(Records excerpted from a collection)
---
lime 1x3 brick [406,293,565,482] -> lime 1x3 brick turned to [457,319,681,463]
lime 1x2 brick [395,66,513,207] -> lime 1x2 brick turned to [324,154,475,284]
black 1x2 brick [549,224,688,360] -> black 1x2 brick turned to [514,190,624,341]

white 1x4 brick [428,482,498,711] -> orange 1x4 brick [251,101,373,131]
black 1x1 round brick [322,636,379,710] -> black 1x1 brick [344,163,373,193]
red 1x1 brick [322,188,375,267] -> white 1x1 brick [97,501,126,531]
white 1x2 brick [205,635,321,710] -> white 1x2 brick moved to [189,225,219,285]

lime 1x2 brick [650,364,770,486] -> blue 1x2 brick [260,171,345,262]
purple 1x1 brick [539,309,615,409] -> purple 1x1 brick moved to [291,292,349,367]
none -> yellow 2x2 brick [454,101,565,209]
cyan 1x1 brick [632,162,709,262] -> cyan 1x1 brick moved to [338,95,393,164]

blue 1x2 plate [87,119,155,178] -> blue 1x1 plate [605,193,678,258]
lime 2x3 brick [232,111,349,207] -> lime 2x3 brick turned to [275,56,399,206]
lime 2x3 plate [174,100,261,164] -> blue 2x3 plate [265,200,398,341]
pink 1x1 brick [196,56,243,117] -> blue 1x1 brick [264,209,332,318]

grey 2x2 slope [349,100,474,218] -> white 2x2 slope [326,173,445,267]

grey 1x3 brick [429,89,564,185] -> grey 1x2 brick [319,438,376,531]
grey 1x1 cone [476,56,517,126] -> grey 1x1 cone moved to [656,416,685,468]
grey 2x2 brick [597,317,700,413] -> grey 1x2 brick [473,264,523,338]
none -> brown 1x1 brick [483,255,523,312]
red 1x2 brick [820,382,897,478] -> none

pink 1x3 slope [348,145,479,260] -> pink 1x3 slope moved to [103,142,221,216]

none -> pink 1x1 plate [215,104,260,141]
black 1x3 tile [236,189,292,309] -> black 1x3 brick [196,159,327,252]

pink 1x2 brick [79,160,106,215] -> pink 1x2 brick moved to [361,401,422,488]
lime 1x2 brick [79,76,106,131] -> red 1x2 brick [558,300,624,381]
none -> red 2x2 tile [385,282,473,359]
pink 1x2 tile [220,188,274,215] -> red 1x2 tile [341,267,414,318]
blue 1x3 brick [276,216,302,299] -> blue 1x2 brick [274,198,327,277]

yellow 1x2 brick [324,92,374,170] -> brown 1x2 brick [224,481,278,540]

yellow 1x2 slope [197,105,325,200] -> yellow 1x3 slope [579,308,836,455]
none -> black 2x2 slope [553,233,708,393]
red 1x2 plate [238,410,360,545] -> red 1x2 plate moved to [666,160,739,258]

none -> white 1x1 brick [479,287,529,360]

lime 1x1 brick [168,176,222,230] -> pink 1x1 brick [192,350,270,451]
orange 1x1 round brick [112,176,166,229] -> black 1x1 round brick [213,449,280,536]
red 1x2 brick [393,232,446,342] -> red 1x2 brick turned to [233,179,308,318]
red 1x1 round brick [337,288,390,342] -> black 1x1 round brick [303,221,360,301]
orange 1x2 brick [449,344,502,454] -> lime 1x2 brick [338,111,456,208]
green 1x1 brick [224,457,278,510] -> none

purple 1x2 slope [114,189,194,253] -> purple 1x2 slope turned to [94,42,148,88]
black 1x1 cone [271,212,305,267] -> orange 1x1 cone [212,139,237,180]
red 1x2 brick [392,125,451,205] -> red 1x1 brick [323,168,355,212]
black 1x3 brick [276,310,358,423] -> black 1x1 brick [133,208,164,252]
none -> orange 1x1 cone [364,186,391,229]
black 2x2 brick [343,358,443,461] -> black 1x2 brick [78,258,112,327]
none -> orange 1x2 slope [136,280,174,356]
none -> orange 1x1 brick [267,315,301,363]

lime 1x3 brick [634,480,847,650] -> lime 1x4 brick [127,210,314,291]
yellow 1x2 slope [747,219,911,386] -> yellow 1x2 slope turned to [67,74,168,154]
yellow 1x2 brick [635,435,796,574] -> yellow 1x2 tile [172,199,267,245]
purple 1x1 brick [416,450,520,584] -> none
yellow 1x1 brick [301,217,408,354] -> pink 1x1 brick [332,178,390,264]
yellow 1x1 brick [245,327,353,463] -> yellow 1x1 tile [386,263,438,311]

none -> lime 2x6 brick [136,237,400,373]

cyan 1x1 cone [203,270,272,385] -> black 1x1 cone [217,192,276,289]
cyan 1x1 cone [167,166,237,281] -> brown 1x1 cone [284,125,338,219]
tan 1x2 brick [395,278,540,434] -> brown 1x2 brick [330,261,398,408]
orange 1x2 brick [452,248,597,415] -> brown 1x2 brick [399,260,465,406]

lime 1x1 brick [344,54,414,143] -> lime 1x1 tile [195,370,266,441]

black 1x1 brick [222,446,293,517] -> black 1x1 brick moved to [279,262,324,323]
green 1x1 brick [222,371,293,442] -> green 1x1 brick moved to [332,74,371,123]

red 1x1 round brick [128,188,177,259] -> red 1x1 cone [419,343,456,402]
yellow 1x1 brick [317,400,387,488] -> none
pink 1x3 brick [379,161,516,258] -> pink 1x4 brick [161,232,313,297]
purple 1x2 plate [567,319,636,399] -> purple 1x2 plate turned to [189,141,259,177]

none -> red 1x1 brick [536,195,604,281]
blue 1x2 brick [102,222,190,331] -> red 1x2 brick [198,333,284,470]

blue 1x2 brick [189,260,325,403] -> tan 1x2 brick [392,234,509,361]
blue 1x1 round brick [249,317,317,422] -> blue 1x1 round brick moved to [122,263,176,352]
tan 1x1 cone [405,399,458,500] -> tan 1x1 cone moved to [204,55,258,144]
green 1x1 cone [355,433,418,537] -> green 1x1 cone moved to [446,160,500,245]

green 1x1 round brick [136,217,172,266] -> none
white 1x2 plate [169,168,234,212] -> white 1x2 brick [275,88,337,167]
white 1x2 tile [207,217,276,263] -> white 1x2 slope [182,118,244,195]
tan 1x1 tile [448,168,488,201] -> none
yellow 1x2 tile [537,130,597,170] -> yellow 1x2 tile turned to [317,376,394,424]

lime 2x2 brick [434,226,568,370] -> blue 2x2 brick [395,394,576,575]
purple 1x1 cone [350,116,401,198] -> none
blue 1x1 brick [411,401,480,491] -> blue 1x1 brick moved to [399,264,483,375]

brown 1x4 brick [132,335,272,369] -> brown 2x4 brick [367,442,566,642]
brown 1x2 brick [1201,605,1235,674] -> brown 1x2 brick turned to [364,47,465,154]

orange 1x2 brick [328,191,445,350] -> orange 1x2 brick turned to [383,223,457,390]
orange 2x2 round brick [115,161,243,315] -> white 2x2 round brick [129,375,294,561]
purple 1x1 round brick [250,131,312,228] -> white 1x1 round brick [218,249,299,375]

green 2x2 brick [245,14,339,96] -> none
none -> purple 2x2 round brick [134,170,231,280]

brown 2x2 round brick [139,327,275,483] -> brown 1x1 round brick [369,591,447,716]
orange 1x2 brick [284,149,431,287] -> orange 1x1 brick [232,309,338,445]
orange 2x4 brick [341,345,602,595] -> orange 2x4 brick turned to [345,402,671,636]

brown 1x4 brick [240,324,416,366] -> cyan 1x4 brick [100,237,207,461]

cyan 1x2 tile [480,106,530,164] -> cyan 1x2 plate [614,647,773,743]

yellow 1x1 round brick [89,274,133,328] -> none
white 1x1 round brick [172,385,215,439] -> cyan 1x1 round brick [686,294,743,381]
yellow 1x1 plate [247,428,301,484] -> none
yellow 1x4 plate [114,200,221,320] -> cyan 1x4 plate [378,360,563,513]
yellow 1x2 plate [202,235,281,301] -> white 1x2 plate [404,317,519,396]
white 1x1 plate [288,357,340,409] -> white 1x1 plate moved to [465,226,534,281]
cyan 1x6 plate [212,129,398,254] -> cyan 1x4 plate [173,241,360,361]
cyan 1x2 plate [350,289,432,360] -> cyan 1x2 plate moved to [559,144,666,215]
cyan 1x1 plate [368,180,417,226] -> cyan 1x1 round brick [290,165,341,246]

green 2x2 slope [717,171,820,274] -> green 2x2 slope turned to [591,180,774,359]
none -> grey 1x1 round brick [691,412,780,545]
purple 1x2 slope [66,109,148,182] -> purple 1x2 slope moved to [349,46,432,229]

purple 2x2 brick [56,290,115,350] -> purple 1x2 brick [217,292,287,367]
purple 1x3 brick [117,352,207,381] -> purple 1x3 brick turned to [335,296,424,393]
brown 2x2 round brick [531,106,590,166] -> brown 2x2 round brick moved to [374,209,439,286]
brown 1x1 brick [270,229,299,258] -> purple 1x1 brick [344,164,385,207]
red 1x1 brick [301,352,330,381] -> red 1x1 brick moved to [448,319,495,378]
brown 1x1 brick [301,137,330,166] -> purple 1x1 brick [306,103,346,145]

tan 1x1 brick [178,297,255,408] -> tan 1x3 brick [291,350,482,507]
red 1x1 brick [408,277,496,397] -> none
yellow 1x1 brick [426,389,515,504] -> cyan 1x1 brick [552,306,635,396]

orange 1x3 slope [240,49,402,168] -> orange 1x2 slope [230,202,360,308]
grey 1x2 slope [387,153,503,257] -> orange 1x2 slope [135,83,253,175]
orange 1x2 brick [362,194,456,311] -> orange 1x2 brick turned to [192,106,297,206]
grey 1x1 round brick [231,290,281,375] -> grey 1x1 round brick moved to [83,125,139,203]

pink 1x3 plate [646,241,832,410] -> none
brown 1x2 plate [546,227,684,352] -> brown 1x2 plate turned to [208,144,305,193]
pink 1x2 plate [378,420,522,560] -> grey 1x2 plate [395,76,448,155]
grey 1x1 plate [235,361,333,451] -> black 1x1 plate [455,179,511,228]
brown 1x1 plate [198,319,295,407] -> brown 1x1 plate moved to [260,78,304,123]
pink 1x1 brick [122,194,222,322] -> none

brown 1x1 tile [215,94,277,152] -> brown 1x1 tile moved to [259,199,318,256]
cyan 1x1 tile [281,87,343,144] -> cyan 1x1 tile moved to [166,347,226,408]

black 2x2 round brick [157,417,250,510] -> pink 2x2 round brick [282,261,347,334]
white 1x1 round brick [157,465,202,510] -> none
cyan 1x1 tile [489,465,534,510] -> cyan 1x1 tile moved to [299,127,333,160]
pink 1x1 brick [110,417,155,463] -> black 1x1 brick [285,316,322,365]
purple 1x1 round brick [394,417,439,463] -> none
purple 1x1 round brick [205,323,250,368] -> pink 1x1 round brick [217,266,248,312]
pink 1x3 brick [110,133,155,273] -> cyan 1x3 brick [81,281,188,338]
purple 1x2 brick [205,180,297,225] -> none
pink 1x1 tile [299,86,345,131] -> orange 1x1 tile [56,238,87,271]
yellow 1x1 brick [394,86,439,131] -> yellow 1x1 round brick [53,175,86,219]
---
TASK INSTRUCTIONS: Of all the entries above, repeat only the lines from the line that has "green 1x1 cone [355,433,418,537]" to the line that has "orange 2x4 brick [341,345,602,595]", both lines included, exactly.

ANSWER TO THE PROBLEM:
green 1x1 cone [355,433,418,537] -> green 1x1 cone moved to [446,160,500,245]

green 1x1 round brick [136,217,172,266] -> none
white 1x2 plate [169,168,234,212] -> white 1x2 brick [275,88,337,167]
white 1x2 tile [207,217,276,263] -> white 1x2 slope [182,118,244,195]
tan 1x1 tile [448,168,488,201] -> none
yellow 1x2 tile [537,130,597,170] -> yellow 1x2 tile turned to [317,376,394,424]

lime 2x2 brick [434,226,568,370] -> blue 2x2 brick [395,394,576,575]
purple 1x1 cone [350,116,401,198] -> none
blue 1x1 brick [411,401,480,491] -> blue 1x1 brick moved to [399,264,483,375]

brown 1x4 brick [132,335,272,369] -> brown 2x4 brick [367,442,566,642]
brown 1x2 brick [1201,605,1235,674] -> brown 1x2 brick turned to [364,47,465,154]

orange 1x2 brick [328,191,445,350] -> orange 1x2 brick turned to [383,223,457,390]
orange 2x2 round brick [115,161,243,315] -> white 2x2 round brick [129,375,294,561]
purple 1x1 round brick [250,131,312,228] -> white 1x1 round brick [218,249,299,375]

green 2x2 brick [245,14,339,96] -> none
none -> purple 2x2 round brick [134,170,231,280]

brown 2x2 round brick [139,327,275,483] -> brown 1x1 round brick [369,591,447,716]
orange 1x2 brick [284,149,431,287] -> orange 1x1 brick [232,309,338,445]
orange 2x4 brick [341,345,602,595] -> orange 2x4 brick turned to [345,402,671,636]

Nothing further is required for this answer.